--- Data below ---
■ ■ ■ ■
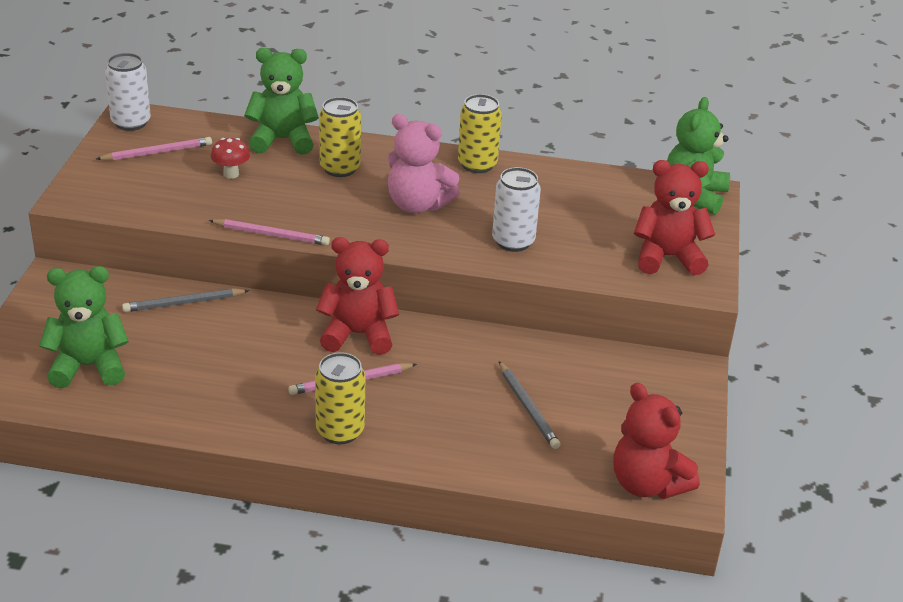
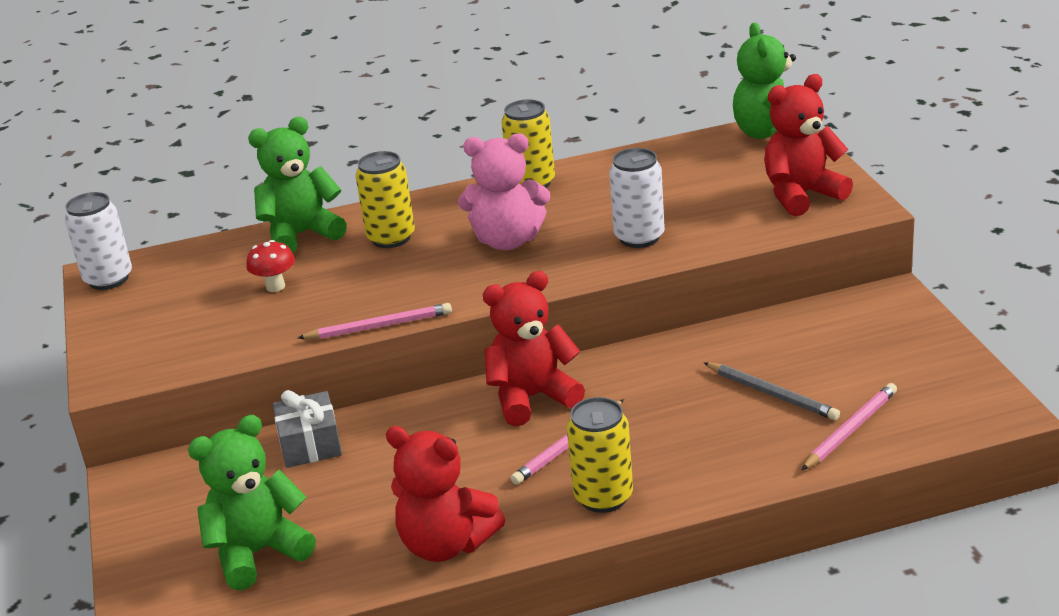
camera: 20 degrees left, 5 degrees down
(157, 152) = (169, 297): pink pencil -> pink pencil (850, 430)
(184, 303) = (310, 444): grey pencil -> grey gift
(647, 484) = (953, 413): red teddy bear -> red teddy bear (446, 544)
■ ■ ■ ■
--- Exercise objective ---
Repeat every line above exactly, minus the pictures.

--- Answer ---
camera: 20 degrees left, 5 degrees down
(157, 152) = (169, 297): pink pencil -> pink pencil (850, 430)
(184, 303) = (310, 444): grey pencil -> grey gift
(647, 484) = (953, 413): red teddy bear -> red teddy bear (446, 544)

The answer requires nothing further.